▸ **What you need to do**
Nothing before the line containing "BT1 pin RXD: D8 -> D10" belongs in the answer; quote that line and all lines after it through the end of the material, word for word.

▸ **Data records**

———

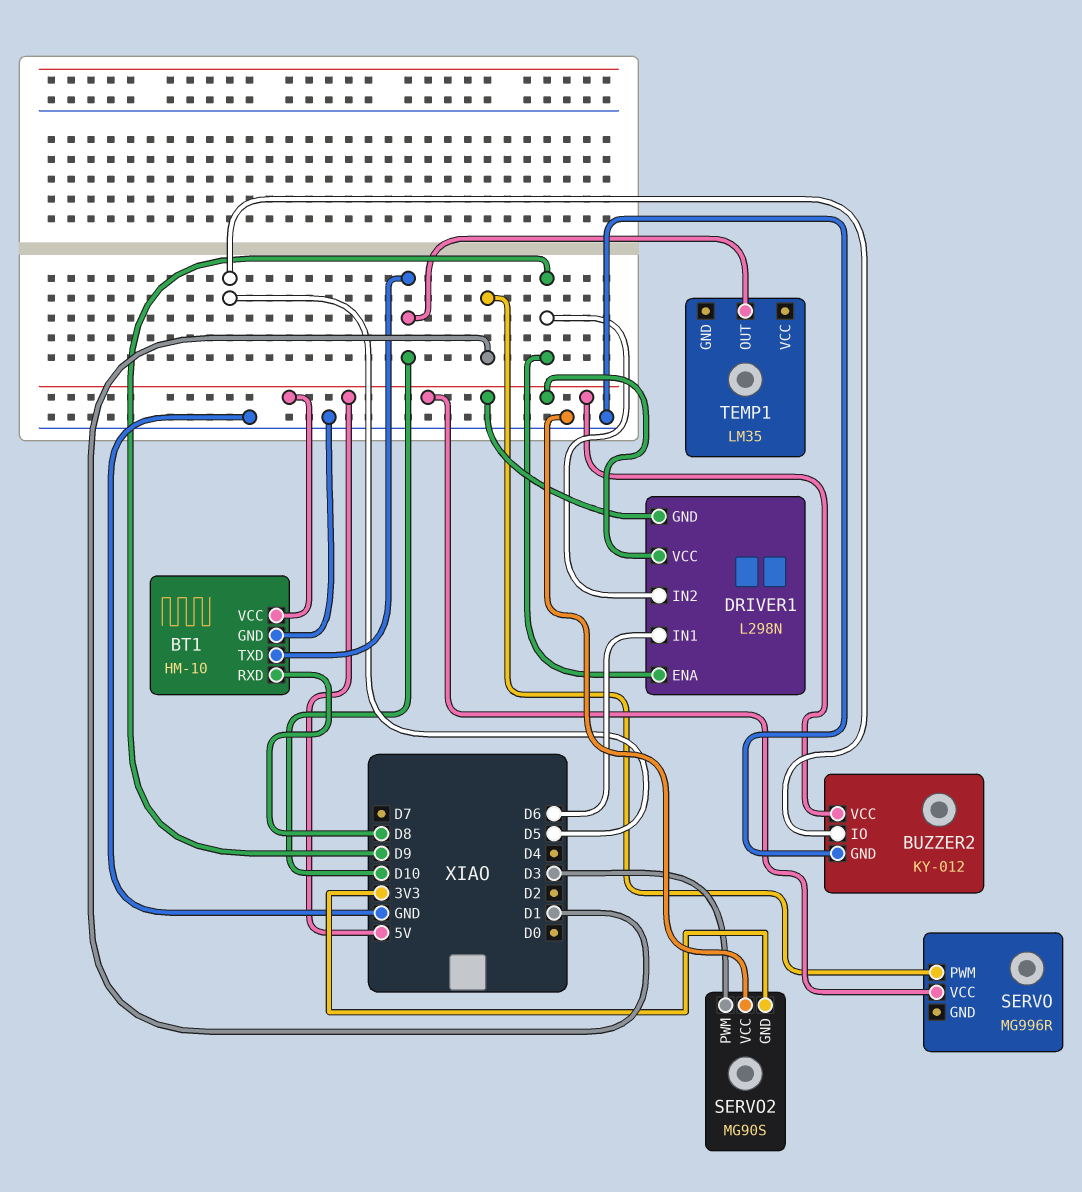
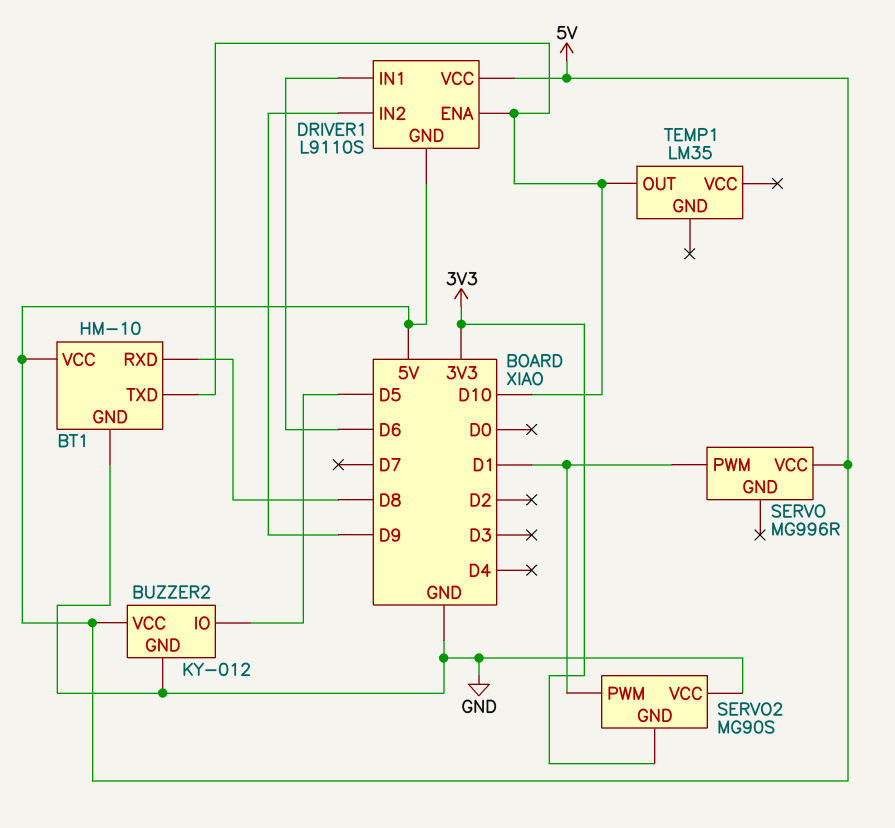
DRIVER1: L298N -> L9110S
DRIVER1 pin ENA: D9 -> D10
SERVO2 pin PWM: D3 -> D1

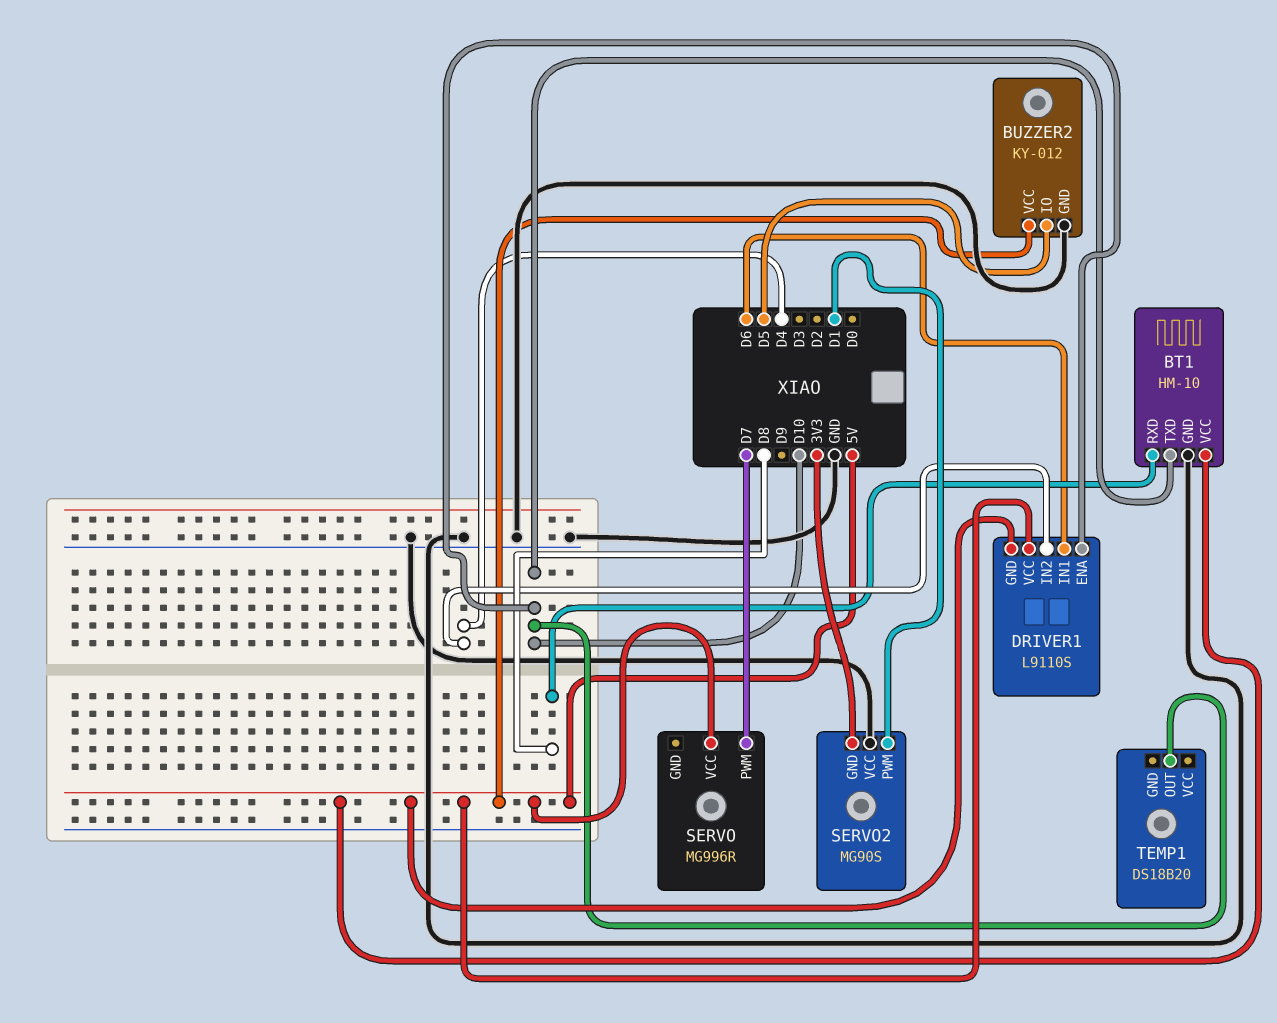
DRIVER1 pin IN2: D9 -> D4
SERVO pin PWM: D1 -> D7
TEMP1: LM35 -> DS18B20

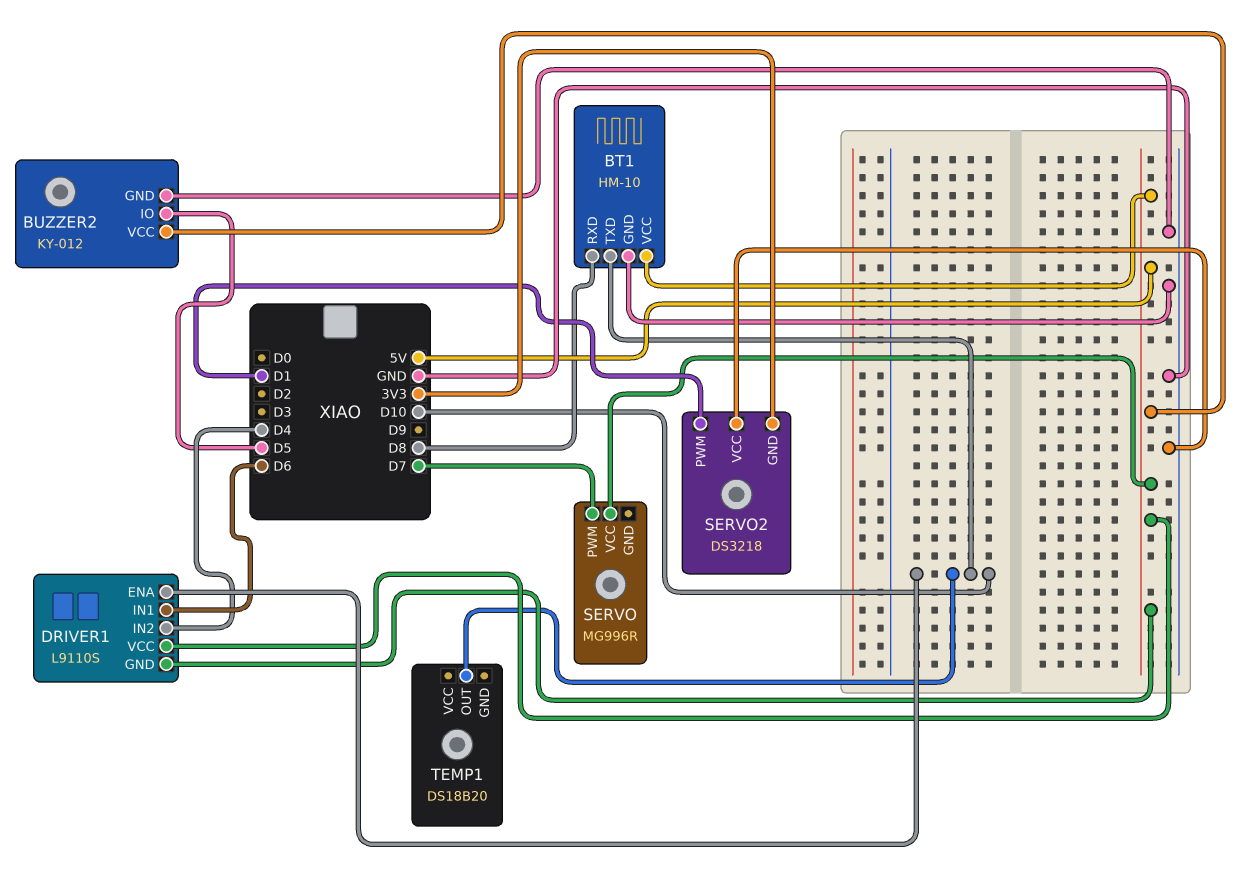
SERVO2: MG90S -> DS3218

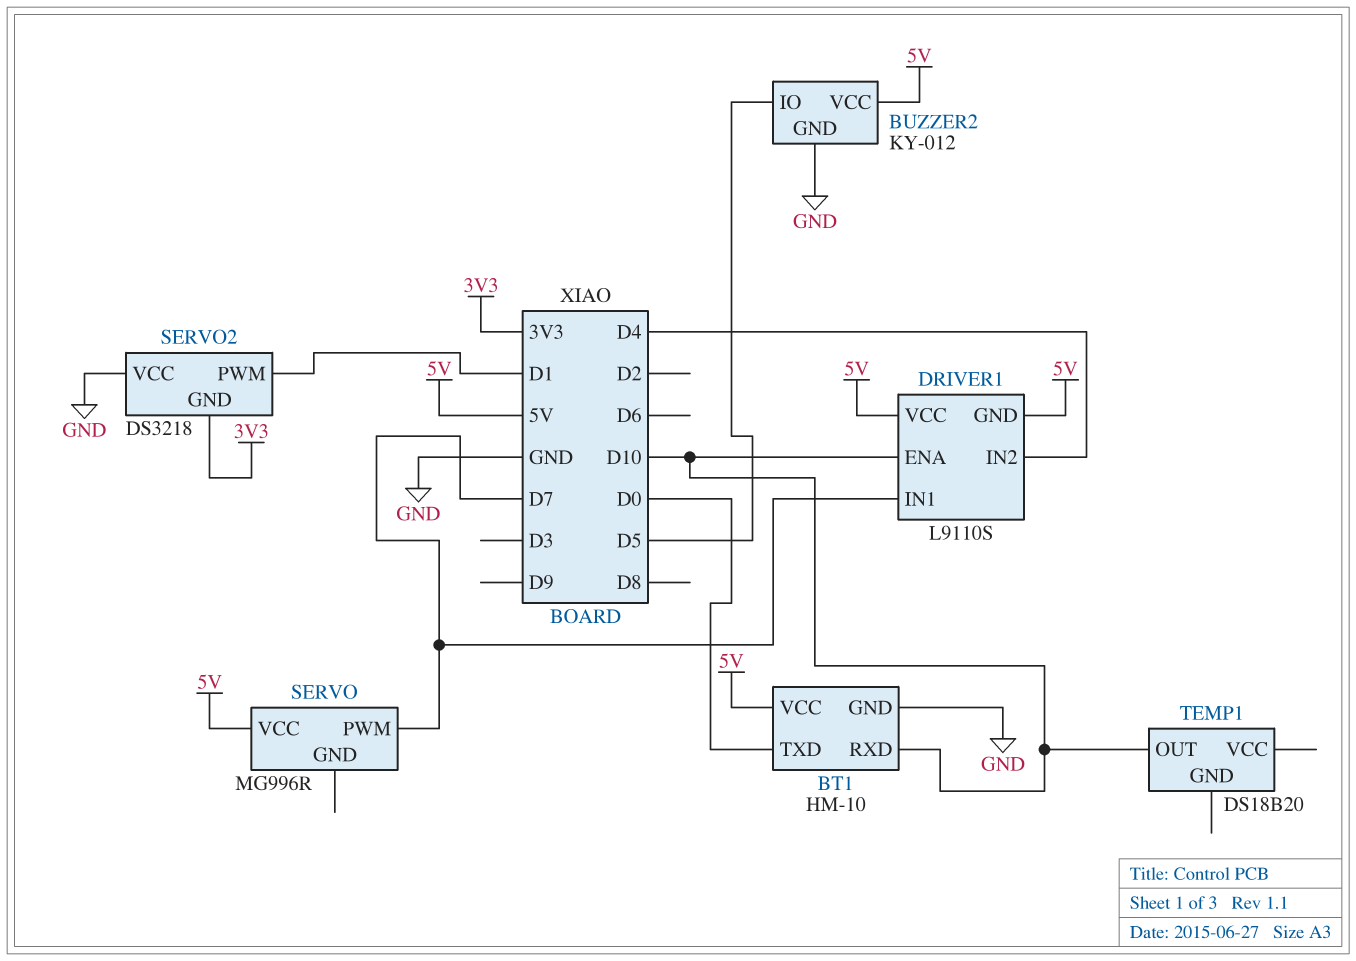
BT1 pin RXD: D8 -> D10
BT1 pin TXD: D10 -> D0
DRIVER1 pin IN1: D6 -> D7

———

▸ **Solution**
BT1 pin RXD: D8 -> D10
BT1 pin TXD: D10 -> D0
DRIVER1 pin IN1: D6 -> D7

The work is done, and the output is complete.